Your assignment: Go through the data below and return each line containing the word "grey".

[[ Records supplied, beginning ]]

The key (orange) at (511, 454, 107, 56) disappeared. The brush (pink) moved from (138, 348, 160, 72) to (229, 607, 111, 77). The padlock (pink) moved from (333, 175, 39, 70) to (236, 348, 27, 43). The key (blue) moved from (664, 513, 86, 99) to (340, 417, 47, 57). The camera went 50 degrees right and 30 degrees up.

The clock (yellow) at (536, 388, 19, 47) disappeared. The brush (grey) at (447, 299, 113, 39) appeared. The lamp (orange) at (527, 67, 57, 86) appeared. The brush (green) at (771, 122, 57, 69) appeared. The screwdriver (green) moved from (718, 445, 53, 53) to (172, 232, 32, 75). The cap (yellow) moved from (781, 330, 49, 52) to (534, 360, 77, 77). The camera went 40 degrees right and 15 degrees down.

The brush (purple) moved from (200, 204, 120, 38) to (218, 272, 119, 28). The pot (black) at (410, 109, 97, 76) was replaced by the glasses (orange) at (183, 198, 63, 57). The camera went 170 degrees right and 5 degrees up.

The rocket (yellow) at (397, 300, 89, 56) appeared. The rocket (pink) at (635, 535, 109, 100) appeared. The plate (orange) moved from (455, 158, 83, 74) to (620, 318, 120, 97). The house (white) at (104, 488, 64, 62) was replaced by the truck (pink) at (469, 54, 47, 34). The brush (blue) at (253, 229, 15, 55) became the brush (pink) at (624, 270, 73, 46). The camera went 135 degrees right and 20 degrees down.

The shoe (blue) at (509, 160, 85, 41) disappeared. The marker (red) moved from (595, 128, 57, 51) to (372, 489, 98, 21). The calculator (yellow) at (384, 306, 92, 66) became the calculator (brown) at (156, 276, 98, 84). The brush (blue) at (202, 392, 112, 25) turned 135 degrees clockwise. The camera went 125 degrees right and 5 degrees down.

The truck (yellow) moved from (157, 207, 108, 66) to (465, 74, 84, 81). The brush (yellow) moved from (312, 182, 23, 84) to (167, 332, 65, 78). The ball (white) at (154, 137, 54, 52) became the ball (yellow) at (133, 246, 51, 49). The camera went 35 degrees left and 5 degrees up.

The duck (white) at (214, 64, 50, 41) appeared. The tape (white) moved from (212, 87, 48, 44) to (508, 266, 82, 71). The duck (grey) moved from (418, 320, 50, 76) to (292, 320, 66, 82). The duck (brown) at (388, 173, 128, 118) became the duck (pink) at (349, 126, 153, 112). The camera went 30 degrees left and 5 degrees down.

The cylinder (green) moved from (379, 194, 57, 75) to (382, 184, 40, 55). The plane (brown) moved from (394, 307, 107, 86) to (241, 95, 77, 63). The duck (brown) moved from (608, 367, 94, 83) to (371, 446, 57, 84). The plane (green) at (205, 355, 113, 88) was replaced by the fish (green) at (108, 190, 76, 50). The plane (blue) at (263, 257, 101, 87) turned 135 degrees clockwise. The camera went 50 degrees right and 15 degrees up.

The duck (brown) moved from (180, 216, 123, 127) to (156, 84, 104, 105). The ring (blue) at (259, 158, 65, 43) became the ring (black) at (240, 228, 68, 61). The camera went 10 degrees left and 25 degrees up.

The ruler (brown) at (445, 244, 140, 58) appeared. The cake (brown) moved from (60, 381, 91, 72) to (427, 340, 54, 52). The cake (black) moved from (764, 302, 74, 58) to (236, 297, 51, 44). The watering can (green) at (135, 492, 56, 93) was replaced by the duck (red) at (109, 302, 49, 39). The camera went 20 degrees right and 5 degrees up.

[[ Records supplied, end ]]

Written solution:
The clock (yellow) at (536, 388, 19, 47) disappeared. The brush (grey) at (447, 299, 113, 39) appeared. The lamp (orange) at (527, 67, 57, 86) appeared. The brush (green) at (771, 122, 57, 69) appeared. The screwdriver (green) moved from (718, 445, 53, 53) to (172, 232, 32, 75). The cap (yellow) moved from (781, 330, 49, 52) to (534, 360, 77, 77). The camera went 40 degrees right and 15 degrees down.
The duck (white) at (214, 64, 50, 41) appeared. The tape (white) moved from (212, 87, 48, 44) to (508, 266, 82, 71). The duck (grey) moved from (418, 320, 50, 76) to (292, 320, 66, 82). The duck (brown) at (388, 173, 128, 118) became the duck (pink) at (349, 126, 153, 112). The camera went 30 degrees left and 5 degrees down.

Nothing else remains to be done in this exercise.